Requirement
Once the line with "R3: 6.8k (GND, SIG8) -> 68k (GND, SIG8)" is found in the entries below, print it and each following line exactly, stopping after the line with "C4: none -> 330nF (AGND, NET9)"; print nothing else.

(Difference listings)
-- Opening Marker --
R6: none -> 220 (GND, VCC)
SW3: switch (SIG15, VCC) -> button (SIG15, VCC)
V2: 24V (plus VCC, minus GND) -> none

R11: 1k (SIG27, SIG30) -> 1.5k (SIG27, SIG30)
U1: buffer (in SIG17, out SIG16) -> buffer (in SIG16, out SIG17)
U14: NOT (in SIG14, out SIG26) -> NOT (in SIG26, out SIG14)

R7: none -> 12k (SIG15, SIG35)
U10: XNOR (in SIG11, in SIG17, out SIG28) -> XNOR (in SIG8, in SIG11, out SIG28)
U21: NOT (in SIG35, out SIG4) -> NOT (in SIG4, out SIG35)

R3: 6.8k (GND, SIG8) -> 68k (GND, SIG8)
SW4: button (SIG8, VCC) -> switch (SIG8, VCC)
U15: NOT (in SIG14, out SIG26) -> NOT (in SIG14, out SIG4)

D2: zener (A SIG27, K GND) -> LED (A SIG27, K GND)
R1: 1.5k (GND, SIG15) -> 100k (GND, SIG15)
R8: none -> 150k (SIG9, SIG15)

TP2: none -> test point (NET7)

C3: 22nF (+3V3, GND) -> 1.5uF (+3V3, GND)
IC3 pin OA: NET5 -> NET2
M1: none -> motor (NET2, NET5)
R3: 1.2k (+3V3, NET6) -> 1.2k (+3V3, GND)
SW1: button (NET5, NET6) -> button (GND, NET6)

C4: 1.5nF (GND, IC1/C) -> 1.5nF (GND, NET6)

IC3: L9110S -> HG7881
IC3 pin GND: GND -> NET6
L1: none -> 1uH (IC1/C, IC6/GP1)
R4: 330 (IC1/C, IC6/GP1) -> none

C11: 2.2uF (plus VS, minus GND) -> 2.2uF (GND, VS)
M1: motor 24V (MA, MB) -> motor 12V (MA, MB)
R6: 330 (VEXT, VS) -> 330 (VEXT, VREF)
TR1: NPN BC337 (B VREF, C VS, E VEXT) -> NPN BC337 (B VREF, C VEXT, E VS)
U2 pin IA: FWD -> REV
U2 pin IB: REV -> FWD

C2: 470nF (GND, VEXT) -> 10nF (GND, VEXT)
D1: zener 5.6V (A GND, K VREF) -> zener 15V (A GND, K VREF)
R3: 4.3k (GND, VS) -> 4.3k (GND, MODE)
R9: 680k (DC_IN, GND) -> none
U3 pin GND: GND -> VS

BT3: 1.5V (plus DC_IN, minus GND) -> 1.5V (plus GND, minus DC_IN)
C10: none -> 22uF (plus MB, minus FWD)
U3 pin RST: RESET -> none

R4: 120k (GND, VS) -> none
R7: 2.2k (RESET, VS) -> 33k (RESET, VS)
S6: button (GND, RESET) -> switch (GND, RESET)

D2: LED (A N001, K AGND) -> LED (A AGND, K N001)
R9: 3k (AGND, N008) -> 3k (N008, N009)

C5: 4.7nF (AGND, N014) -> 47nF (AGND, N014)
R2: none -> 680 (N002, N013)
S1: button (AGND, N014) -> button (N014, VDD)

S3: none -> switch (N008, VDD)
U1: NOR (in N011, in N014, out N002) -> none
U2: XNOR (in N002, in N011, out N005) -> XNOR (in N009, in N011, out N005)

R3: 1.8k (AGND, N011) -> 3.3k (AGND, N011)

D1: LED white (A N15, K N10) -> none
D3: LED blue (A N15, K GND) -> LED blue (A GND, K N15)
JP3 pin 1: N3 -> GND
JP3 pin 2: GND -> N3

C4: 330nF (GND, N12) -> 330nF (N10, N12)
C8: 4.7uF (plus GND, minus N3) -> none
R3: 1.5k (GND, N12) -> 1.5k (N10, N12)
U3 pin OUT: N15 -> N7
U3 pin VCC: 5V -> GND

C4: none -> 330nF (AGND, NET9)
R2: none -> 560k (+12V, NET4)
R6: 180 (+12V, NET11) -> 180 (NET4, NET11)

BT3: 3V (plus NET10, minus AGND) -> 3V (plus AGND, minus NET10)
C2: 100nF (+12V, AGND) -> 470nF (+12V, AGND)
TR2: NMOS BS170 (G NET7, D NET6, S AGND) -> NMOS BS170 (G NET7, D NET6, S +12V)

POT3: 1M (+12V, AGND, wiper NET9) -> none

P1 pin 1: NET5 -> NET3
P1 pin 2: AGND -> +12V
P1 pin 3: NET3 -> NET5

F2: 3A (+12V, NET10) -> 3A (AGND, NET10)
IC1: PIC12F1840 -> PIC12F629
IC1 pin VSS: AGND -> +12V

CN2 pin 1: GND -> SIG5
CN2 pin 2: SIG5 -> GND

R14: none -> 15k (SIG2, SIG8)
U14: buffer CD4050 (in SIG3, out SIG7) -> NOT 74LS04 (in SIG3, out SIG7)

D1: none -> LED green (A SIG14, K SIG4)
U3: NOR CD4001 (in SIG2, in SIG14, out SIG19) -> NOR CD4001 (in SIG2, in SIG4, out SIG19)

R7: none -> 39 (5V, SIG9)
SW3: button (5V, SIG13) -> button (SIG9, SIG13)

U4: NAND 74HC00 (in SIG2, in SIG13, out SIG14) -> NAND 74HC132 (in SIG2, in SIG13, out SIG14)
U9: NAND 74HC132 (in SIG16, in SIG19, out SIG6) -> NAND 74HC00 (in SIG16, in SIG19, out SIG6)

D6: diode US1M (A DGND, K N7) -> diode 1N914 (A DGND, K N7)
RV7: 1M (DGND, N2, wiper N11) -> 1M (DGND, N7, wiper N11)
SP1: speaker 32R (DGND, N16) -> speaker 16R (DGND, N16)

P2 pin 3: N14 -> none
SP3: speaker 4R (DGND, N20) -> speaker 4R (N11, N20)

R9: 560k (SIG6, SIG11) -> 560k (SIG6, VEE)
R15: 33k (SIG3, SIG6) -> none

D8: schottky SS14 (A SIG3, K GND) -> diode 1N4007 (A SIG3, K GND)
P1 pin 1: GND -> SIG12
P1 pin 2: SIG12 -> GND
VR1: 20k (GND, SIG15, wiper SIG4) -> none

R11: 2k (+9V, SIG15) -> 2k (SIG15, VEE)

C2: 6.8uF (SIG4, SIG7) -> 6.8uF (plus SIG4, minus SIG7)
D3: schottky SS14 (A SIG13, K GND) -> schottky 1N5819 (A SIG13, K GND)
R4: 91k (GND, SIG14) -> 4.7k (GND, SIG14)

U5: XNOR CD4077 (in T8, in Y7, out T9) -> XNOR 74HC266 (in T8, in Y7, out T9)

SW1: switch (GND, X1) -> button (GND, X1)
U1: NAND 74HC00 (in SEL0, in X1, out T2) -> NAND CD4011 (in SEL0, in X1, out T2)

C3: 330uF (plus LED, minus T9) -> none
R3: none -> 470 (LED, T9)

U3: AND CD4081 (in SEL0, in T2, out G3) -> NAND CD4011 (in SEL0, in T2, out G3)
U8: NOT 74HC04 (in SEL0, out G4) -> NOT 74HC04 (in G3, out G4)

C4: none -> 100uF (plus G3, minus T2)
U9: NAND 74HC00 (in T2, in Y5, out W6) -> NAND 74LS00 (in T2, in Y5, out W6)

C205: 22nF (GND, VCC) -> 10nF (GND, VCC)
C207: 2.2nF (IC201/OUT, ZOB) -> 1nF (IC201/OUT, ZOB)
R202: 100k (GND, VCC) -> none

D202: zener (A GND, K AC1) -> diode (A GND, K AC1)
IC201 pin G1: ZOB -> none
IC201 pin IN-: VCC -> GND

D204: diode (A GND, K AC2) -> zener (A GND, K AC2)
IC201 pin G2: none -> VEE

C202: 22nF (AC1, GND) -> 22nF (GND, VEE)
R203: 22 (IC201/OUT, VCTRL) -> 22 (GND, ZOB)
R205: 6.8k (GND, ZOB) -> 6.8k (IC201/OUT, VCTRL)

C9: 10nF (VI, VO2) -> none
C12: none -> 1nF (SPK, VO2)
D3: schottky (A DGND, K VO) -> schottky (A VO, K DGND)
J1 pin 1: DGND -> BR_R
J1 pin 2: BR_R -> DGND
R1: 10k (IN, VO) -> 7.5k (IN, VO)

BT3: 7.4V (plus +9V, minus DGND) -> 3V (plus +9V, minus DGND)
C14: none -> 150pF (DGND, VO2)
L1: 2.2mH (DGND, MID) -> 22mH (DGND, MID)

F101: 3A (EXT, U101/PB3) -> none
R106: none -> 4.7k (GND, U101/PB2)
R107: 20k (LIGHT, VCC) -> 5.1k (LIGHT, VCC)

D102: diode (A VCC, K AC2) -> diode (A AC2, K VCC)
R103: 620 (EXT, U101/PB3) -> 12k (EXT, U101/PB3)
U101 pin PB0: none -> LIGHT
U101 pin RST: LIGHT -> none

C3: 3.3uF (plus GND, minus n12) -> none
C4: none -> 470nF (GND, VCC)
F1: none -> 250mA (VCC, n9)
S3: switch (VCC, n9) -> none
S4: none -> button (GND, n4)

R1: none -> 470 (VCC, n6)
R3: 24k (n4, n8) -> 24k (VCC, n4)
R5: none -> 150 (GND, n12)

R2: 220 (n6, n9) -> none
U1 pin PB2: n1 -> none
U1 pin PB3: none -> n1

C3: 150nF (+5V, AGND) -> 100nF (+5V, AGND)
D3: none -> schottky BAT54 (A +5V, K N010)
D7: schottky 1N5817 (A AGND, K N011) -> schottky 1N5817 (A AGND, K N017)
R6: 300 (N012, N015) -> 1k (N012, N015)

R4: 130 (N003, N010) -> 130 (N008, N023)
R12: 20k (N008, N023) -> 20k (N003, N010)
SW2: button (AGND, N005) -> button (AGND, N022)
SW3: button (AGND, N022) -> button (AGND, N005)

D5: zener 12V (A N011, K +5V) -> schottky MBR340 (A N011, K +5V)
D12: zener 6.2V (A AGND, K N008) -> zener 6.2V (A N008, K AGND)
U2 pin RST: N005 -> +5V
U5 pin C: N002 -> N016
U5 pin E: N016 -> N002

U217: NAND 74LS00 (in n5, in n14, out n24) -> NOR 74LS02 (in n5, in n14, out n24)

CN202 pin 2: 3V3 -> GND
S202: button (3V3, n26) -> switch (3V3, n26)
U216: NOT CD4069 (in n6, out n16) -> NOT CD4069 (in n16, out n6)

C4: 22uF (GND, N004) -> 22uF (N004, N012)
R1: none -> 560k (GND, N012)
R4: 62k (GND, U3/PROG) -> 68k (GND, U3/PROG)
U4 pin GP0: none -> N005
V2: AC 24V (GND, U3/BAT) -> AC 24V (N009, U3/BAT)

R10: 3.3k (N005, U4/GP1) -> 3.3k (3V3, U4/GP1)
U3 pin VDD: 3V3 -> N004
-- Closing Marker --
Response to the exercise
R3: 6.8k (GND, SIG8) -> 68k (GND, SIG8)
SW4: button (SIG8, VCC) -> switch (SIG8, VCC)
U15: NOT (in SIG14, out SIG26) -> NOT (in SIG14, out SIG4)

D2: zener (A SIG27, K GND) -> LED (A SIG27, K GND)
R1: 1.5k (GND, SIG15) -> 100k (GND, SIG15)
R8: none -> 150k (SIG9, SIG15)

TP2: none -> test point (NET7)

C3: 22nF (+3V3, GND) -> 1.5uF (+3V3, GND)
IC3 pin OA: NET5 -> NET2
M1: none -> motor (NET2, NET5)
R3: 1.2k (+3V3, NET6) -> 1.2k (+3V3, GND)
SW1: button (NET5, NET6) -> button (GND, NET6)

C4: 1.5nF (GND, IC1/C) -> 1.5nF (GND, NET6)

IC3: L9110S -> HG7881
IC3 pin GND: GND -> NET6
L1: none -> 1uH (IC1/C, IC6/GP1)
R4: 330 (IC1/C, IC6/GP1) -> none

C11: 2.2uF (plus VS, minus GND) -> 2.2uF (GND, VS)
M1: motor 24V (MA, MB) -> motor 12V (MA, MB)
R6: 330 (VEXT, VS) -> 330 (VEXT, VREF)
TR1: NPN BC337 (B VREF, C VS, E VEXT) -> NPN BC337 (B VREF, C VEXT, E VS)
U2 pin IA: FWD -> REV
U2 pin IB: REV -> FWD

C2: 470nF (GND, VEXT) -> 10nF (GND, VEXT)
D1: zener 5.6V (A GND, K VREF) -> zener 15V (A GND, K VREF)
R3: 4.3k (GND, VS) -> 4.3k (GND, MODE)
R9: 680k (DC_IN, GND) -> none
U3 pin GND: GND -> VS

BT3: 1.5V (plus DC_IN, minus GND) -> 1.5V (plus GND, minus DC_IN)
C10: none -> 22uF (plus MB, minus FWD)
U3 pin RST: RESET -> none

R4: 120k (GND, VS) -> none
R7: 2.2k (RESET, VS) -> 33k (RESET, VS)
S6: button (GND, RESET) -> switch (GND, RESET)

D2: LED (A N001, K AGND) -> LED (A AGND, K N001)
R9: 3k (AGND, N008) -> 3k (N008, N009)

C5: 4.7nF (AGND, N014) -> 47nF (AGND, N014)
R2: none -> 680 (N002, N013)
S1: button (AGND, N014) -> button (N014, VDD)

S3: none -> switch (N008, VDD)
U1: NOR (in N011, in N014, out N002) -> none
U2: XNOR (in N002, in N011, out N005) -> XNOR (in N009, in N011, out N005)

R3: 1.8k (AGND, N011) -> 3.3k (AGND, N011)

D1: LED white (A N15, K N10) -> none
D3: LED blue (A N15, K GND) -> LED blue (A GND, K N15)
JP3 pin 1: N3 -> GND
JP3 pin 2: GND -> N3

C4: 330nF (GND, N12) -> 330nF (N10, N12)
C8: 4.7uF (plus GND, minus N3) -> none
R3: 1.5k (GND, N12) -> 1.5k (N10, N12)
U3 pin OUT: N15 -> N7
U3 pin VCC: 5V -> GND

C4: none -> 330nF (AGND, NET9)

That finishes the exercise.